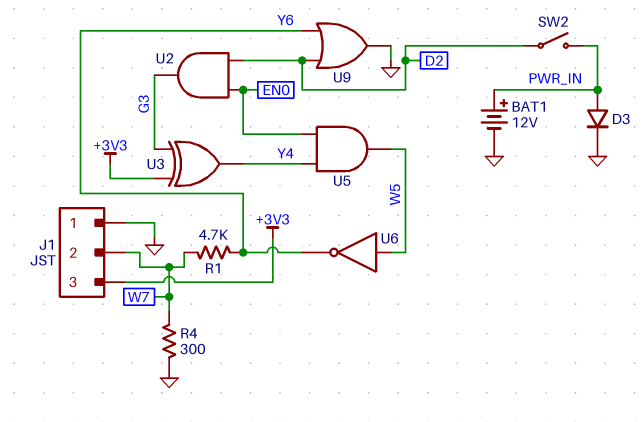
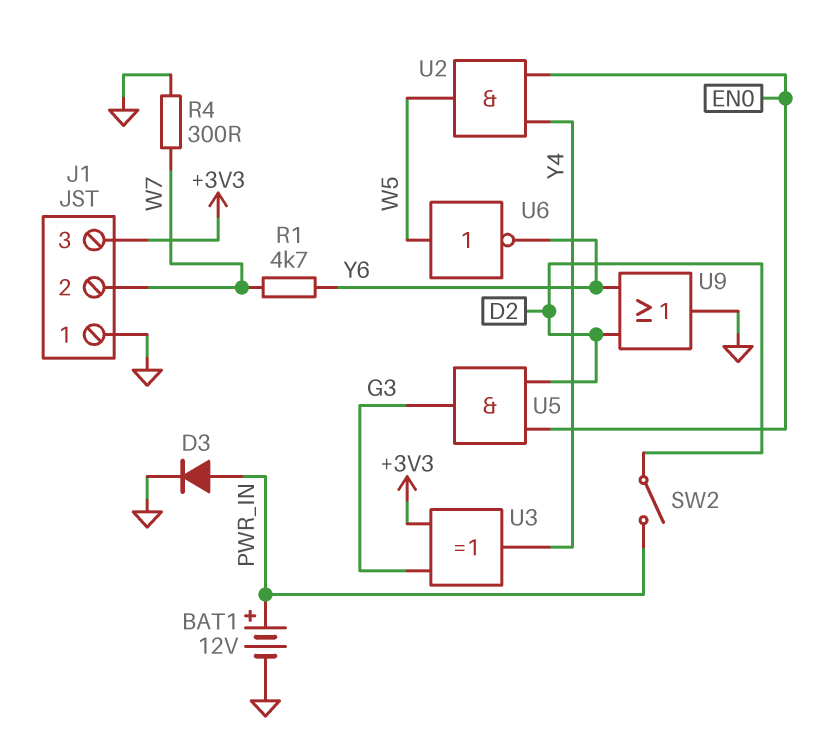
U2: AND (in D2, in EN0, out G3) -> AND (in EN0, in Y4, out W5)
U5: AND (in EN0, in Y4, out W5) -> AND (in D2, in EN0, out G3)

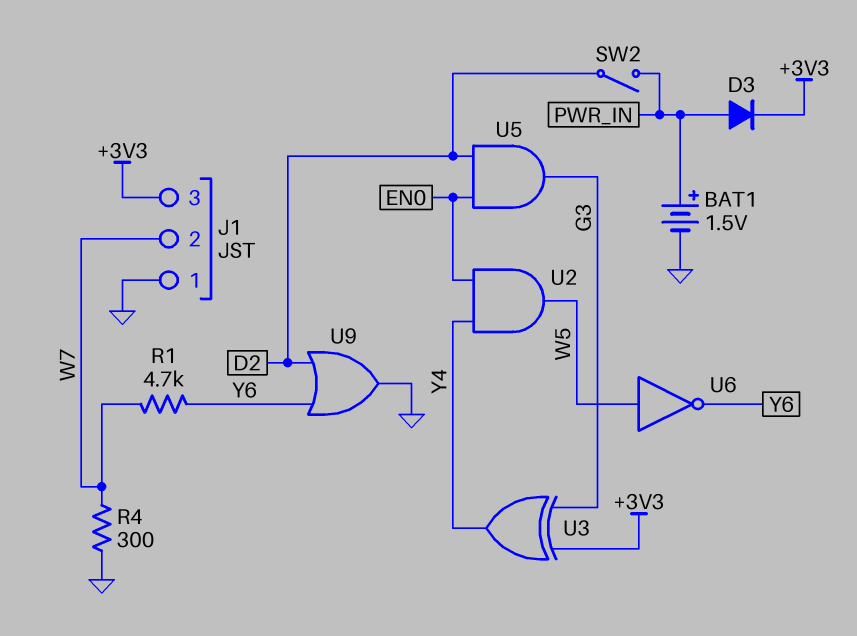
BAT1: 12V (plus PWR_IN, minus GND) -> 1.5V (plus PWR_IN, minus GND)
D3: diode (A PWR_IN, K GND) -> diode (A PWR_IN, K +3V3)

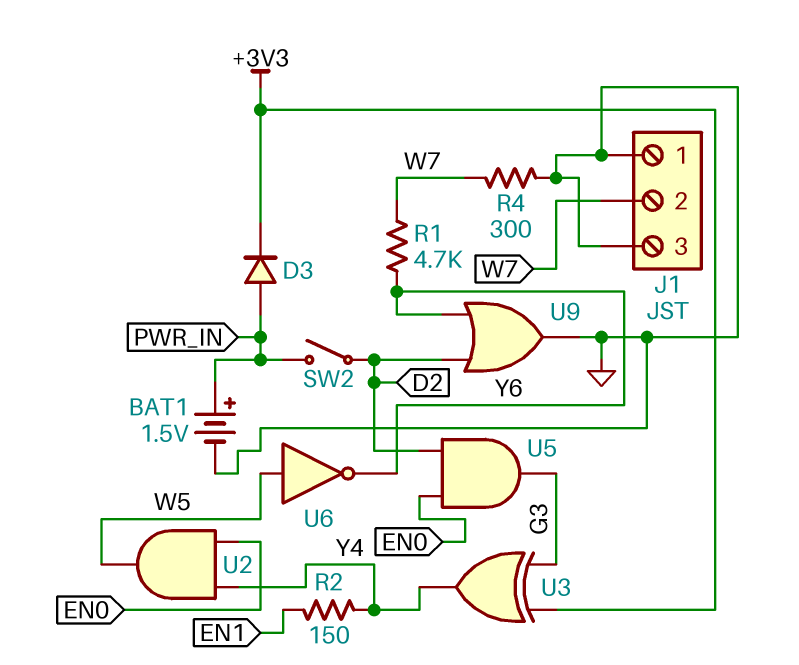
J1 pin 3: +3V3 -> GND
R2: none -> 150 (EN1, Y4)

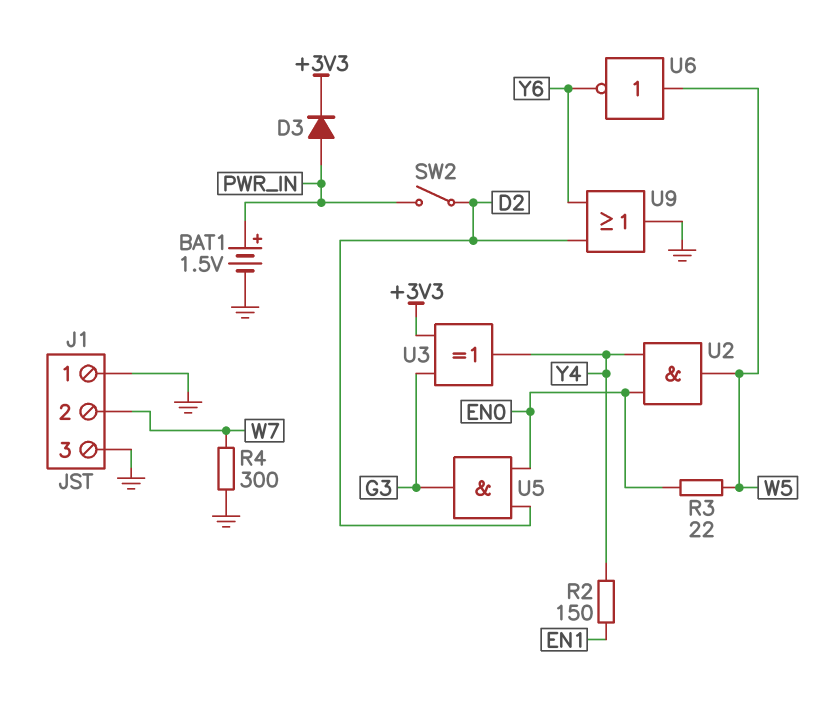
R1: 4.7k (W7, Y6) -> none
R3: none -> 22 (EN0, W5)

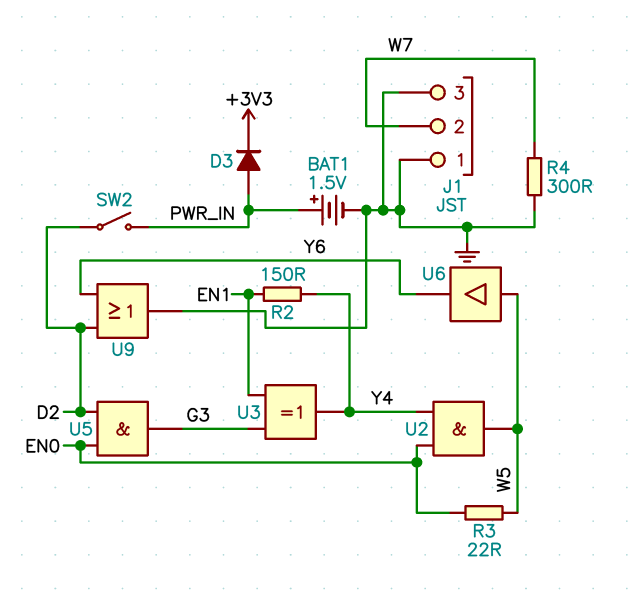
U3: XOR (in +3V3, in G3, out Y4) -> XOR (in EN1, in G3, out Y4)
U6: NOT (in W5, out Y6) -> buffer (in W5, out Y6)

--------------------------------

Your goal:
Your answer should be every line above, written out exactly, with no pictures.

Exercise output:
U2: AND (in D2, in EN0, out G3) -> AND (in EN0, in Y4, out W5)
U5: AND (in EN0, in Y4, out W5) -> AND (in D2, in EN0, out G3)

BAT1: 12V (plus PWR_IN, minus GND) -> 1.5V (plus PWR_IN, minus GND)
D3: diode (A PWR_IN, K GND) -> diode (A PWR_IN, K +3V3)

J1 pin 3: +3V3 -> GND
R2: none -> 150 (EN1, Y4)

R1: 4.7k (W7, Y6) -> none
R3: none -> 22 (EN0, W5)

U3: XOR (in +3V3, in G3, out Y4) -> XOR (in EN1, in G3, out Y4)
U6: NOT (in W5, out Y6) -> buffer (in W5, out Y6)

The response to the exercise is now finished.